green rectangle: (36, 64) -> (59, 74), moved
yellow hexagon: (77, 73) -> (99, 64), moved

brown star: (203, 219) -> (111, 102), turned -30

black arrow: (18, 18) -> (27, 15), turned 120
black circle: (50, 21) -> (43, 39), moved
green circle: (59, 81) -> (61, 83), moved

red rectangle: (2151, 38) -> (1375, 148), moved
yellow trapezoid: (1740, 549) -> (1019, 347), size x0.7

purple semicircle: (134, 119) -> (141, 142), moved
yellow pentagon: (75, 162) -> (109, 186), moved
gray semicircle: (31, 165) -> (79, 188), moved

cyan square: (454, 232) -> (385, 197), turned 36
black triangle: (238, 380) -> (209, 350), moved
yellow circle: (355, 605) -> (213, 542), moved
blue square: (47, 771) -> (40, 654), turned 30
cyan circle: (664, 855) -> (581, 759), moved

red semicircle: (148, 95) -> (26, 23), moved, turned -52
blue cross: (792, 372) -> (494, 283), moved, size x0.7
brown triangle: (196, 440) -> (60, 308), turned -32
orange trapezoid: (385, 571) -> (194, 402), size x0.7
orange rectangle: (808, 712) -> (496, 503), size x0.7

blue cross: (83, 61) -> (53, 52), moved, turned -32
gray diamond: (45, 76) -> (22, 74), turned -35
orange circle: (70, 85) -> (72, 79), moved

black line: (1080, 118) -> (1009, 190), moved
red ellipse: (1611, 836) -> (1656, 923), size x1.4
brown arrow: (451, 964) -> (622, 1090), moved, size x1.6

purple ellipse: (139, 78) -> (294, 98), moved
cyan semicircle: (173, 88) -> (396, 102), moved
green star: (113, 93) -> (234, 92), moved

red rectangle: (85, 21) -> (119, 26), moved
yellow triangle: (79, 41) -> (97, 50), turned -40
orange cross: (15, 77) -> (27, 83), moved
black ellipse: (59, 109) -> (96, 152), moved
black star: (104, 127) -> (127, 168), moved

— Task requirements —
Only output the lines from the one with "cyan semicircle: (173, 88)" through the end of the entries above, exactly as they are.

— Exercise solution —
cyan semicircle: (173, 88) -> (396, 102), moved
green star: (113, 93) -> (234, 92), moved

red rectangle: (85, 21) -> (119, 26), moved
yellow triangle: (79, 41) -> (97, 50), turned -40
orange cross: (15, 77) -> (27, 83), moved
black ellipse: (59, 109) -> (96, 152), moved
black star: (104, 127) -> (127, 168), moved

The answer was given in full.